_TASK_: Search for the word "none" in the entries. Each line that holds it should be copied.

[Structured diff data]
════
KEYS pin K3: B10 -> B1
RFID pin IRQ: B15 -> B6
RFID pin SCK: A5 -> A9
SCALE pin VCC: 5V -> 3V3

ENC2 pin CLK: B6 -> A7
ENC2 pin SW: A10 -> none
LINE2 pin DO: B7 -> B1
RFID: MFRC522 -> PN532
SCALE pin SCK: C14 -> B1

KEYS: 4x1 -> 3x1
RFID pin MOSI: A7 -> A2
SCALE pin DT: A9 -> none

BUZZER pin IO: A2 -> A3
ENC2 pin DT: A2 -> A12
════
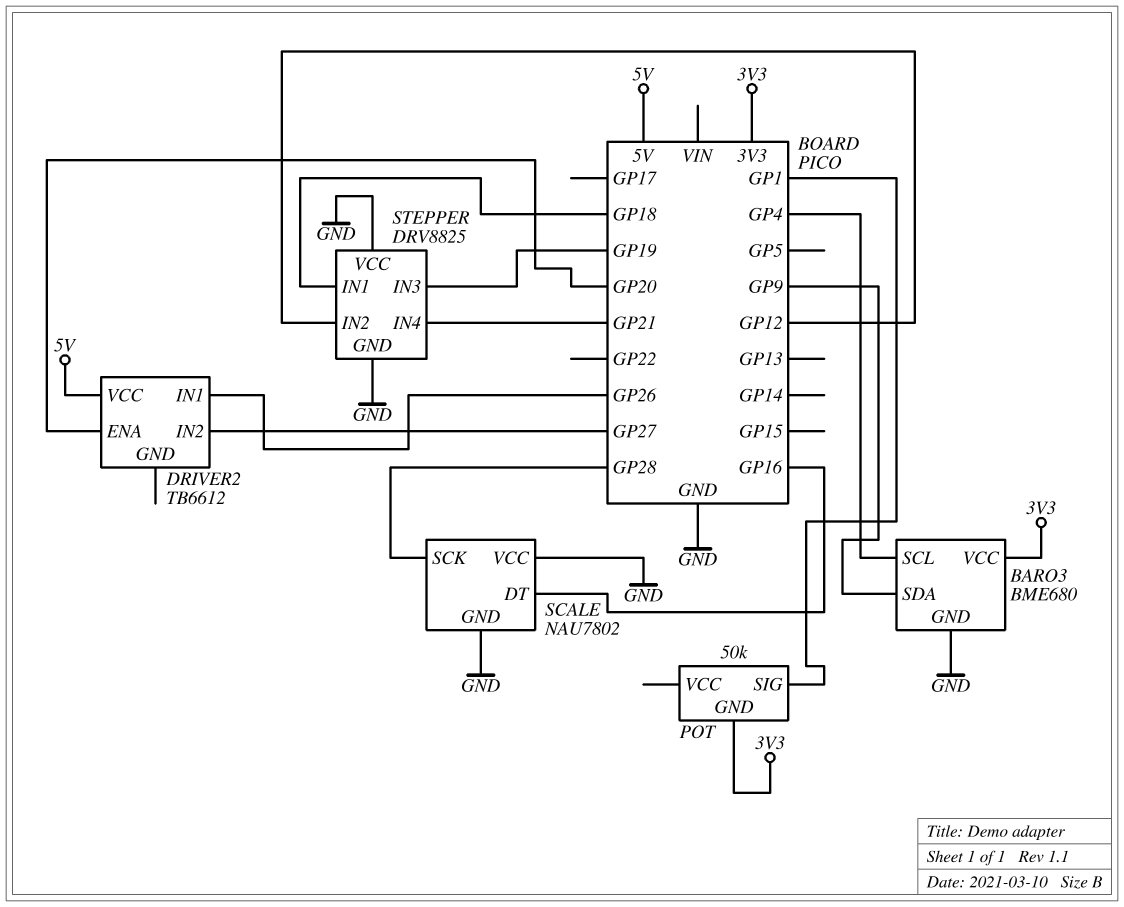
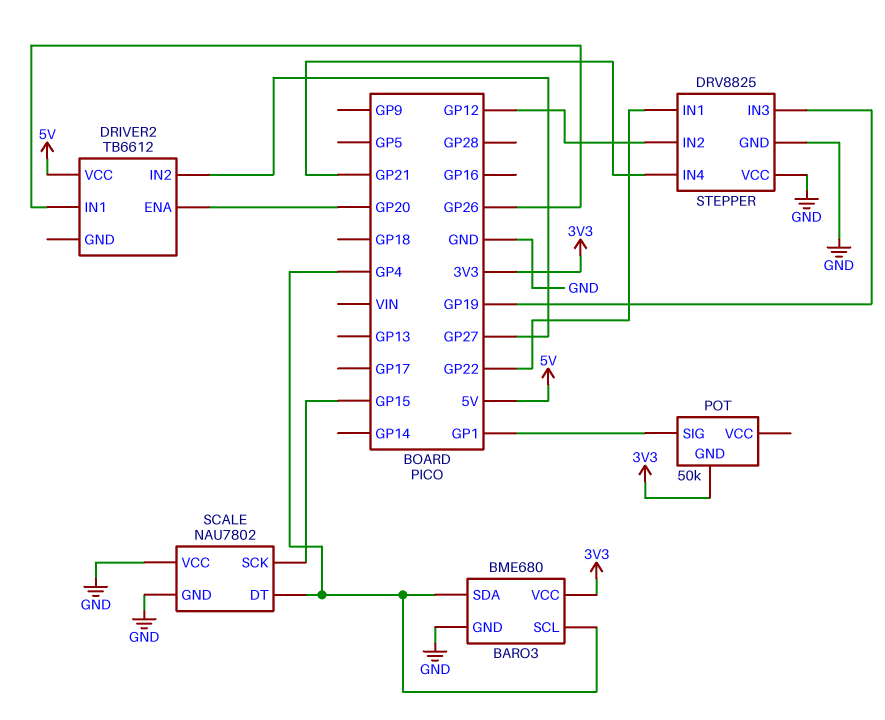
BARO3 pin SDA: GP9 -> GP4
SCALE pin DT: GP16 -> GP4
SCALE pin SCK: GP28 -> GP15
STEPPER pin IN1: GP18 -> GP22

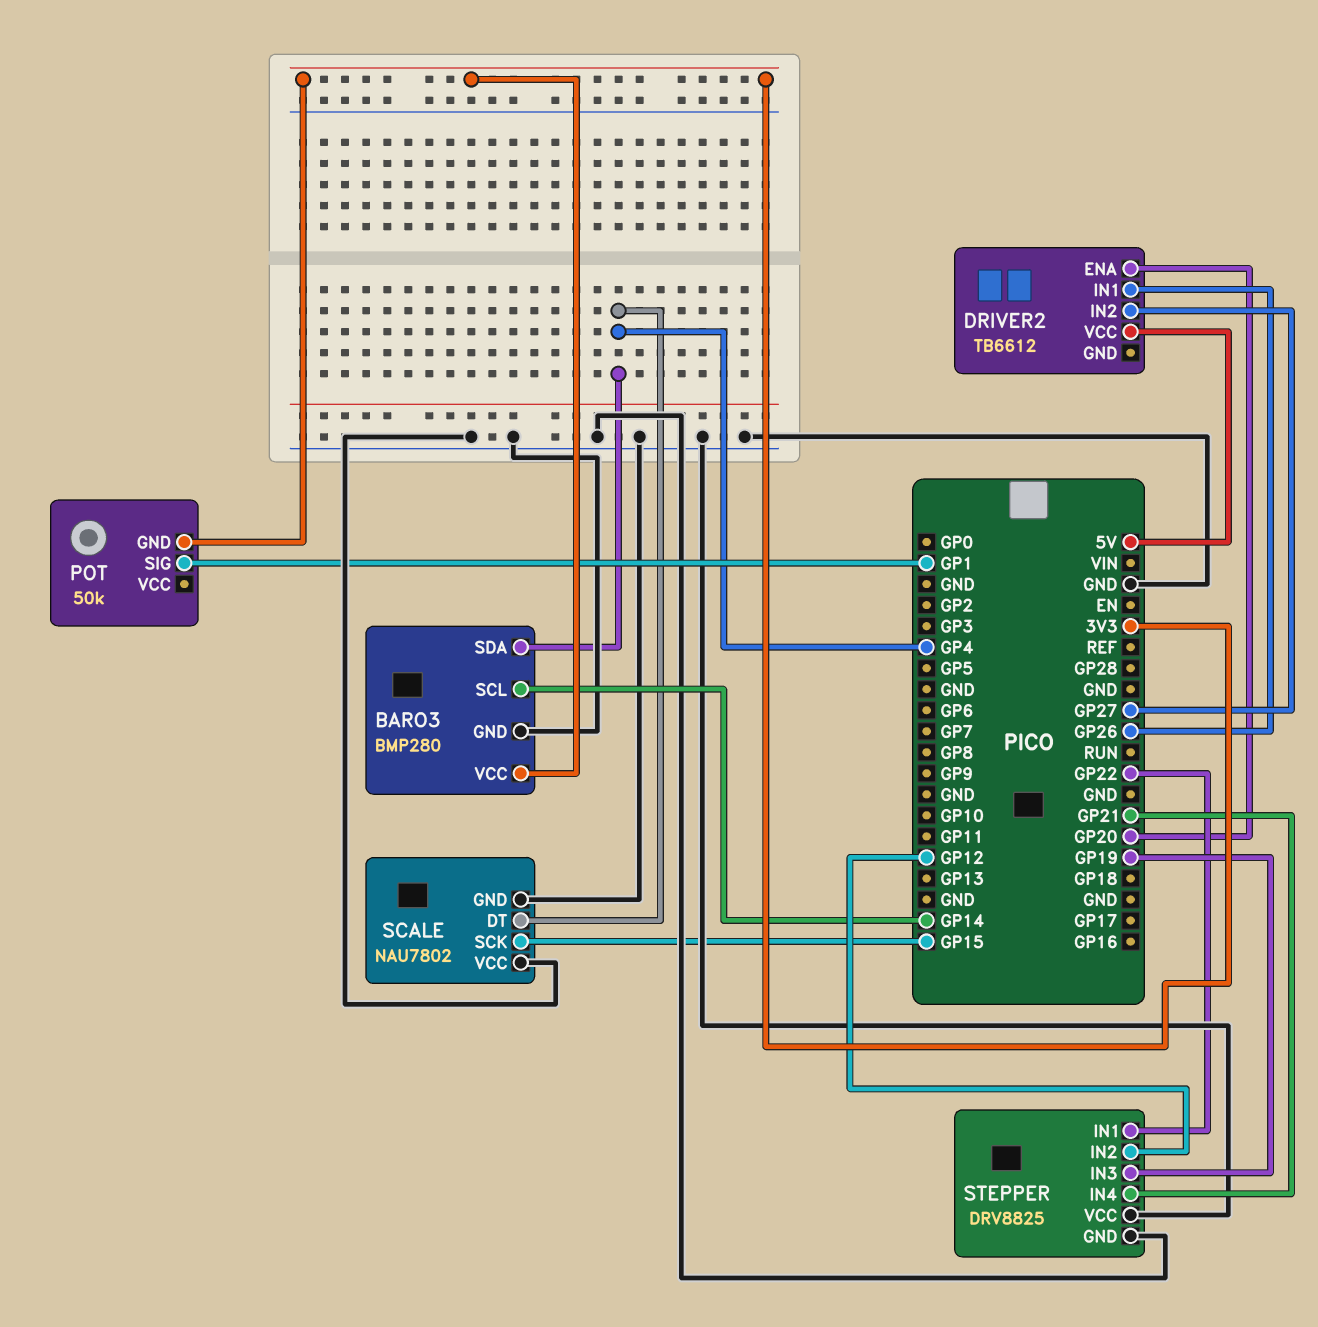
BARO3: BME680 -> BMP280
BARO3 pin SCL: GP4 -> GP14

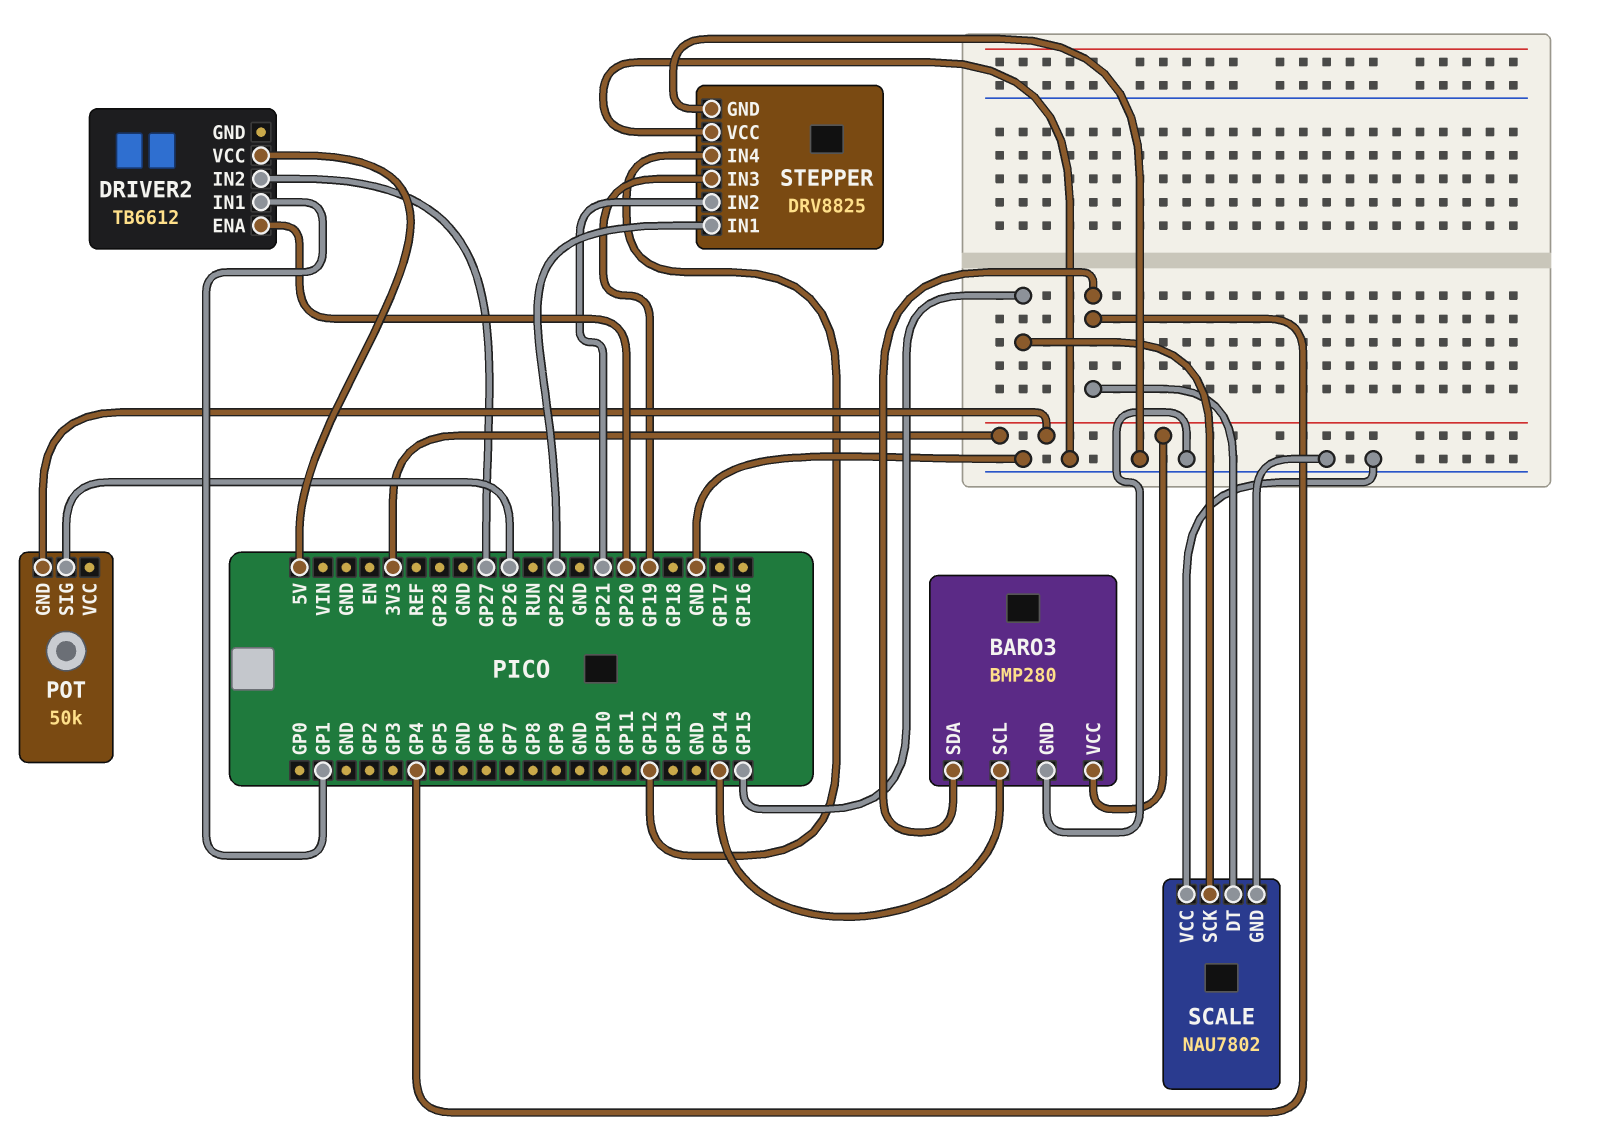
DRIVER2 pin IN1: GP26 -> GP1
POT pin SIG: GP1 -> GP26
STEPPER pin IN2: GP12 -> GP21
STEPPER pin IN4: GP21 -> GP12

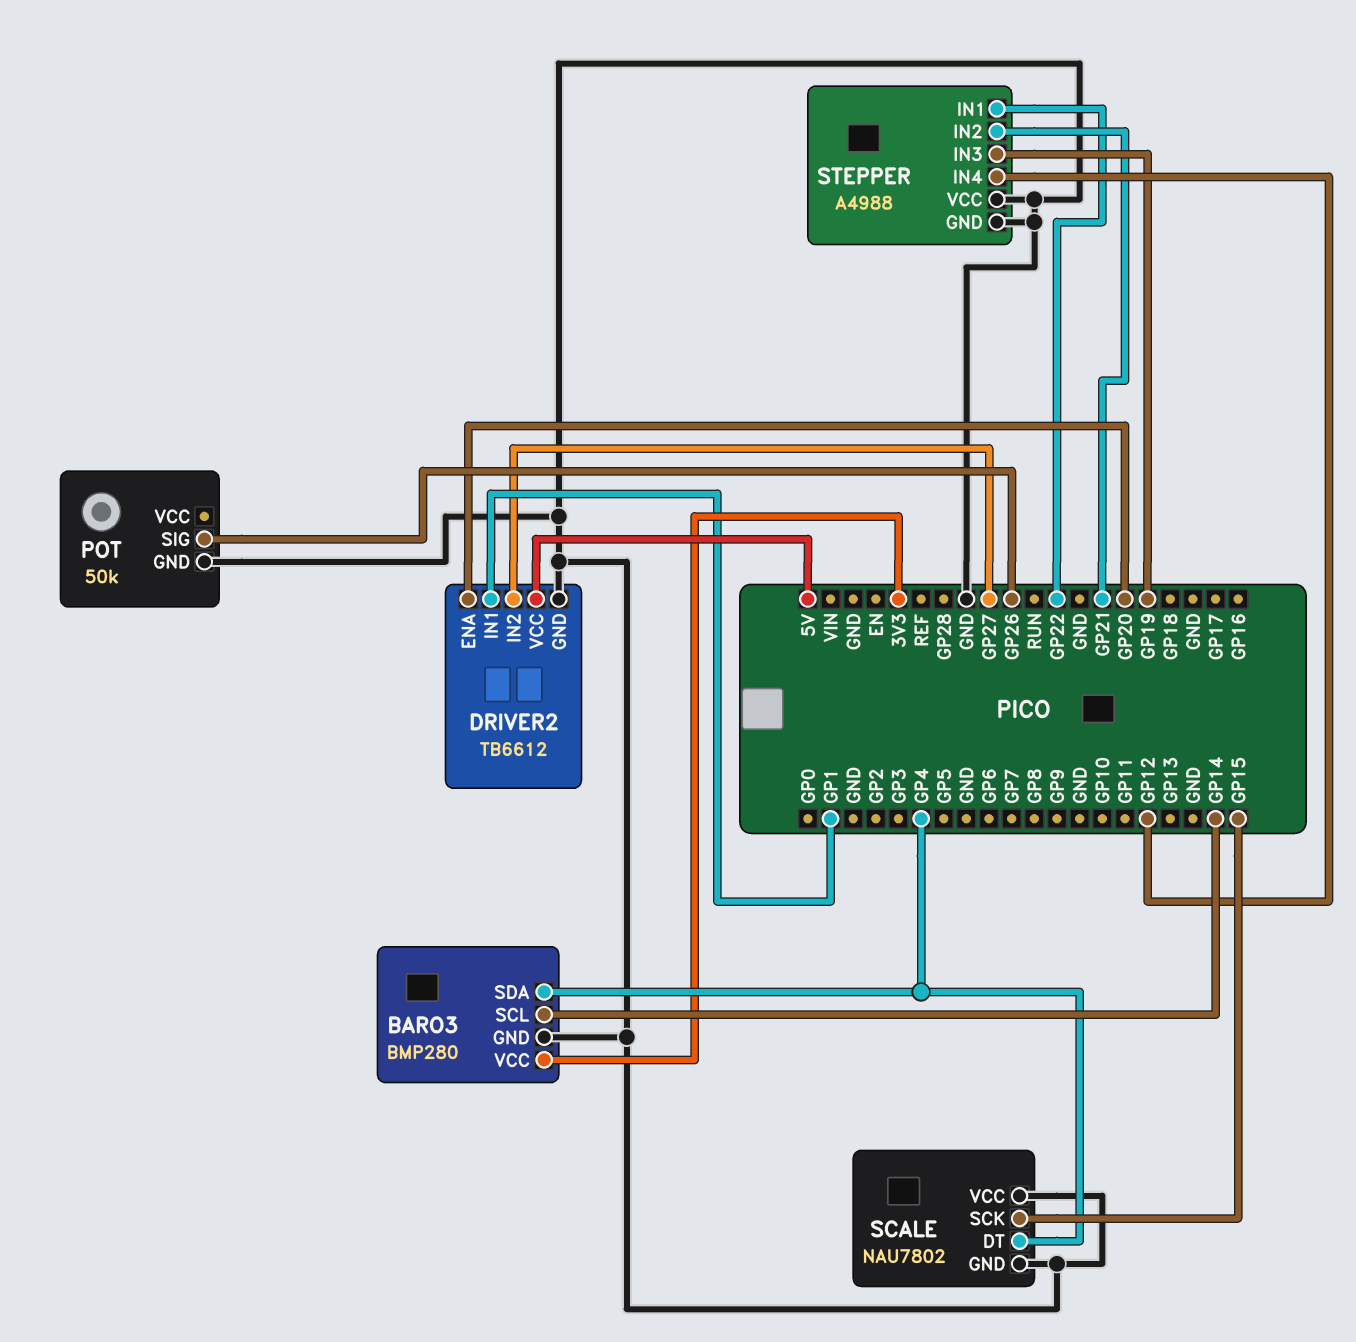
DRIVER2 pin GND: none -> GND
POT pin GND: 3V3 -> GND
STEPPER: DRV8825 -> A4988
════
_SOLUTION TO THE PROBLEM_:
ENC2 pin SW: A10 -> none
SCALE pin DT: A9 -> none
DRIVER2 pin GND: none -> GND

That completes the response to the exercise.